=== Section Start ===

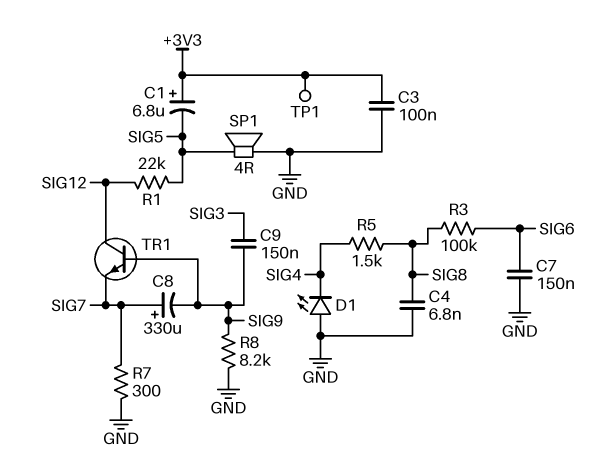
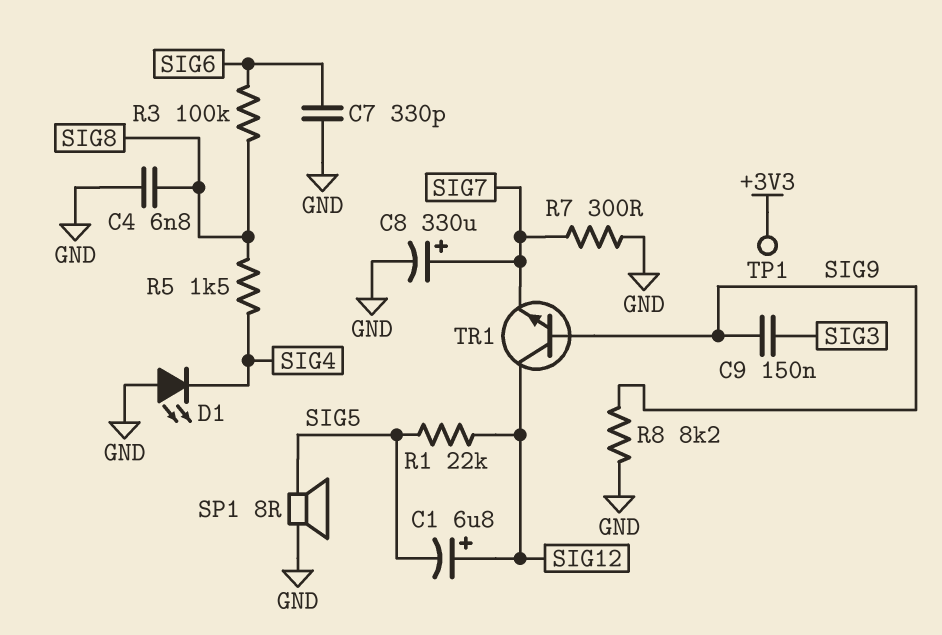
C1: 6.8uF (plus +3V3, minus SIG5) -> 6.8uF (plus SIG12, minus SIG5)
C3: 100nF (+3V3, GND) -> none
C7: 150nF (GND, SIG6) -> 330pF (GND, SIG6)
C8: 330uF (plus SIG7, minus SIG9) -> 330uF (plus SIG7, minus GND)
SP1: speaker 4R (GND, SIG5) -> speaker 8R (GND, SIG5)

=== Section End ===

→ **Exercise details**
Reproduce the records above exactly, excluding every picture.

→ **Output of the exercise**
C1: 6.8uF (plus +3V3, minus SIG5) -> 6.8uF (plus SIG12, minus SIG5)
C3: 100nF (+3V3, GND) -> none
C7: 150nF (GND, SIG6) -> 330pF (GND, SIG6)
C8: 330uF (plus SIG7, minus SIG9) -> 330uF (plus SIG7, minus GND)
SP1: speaker 4R (GND, SIG5) -> speaker 8R (GND, SIG5)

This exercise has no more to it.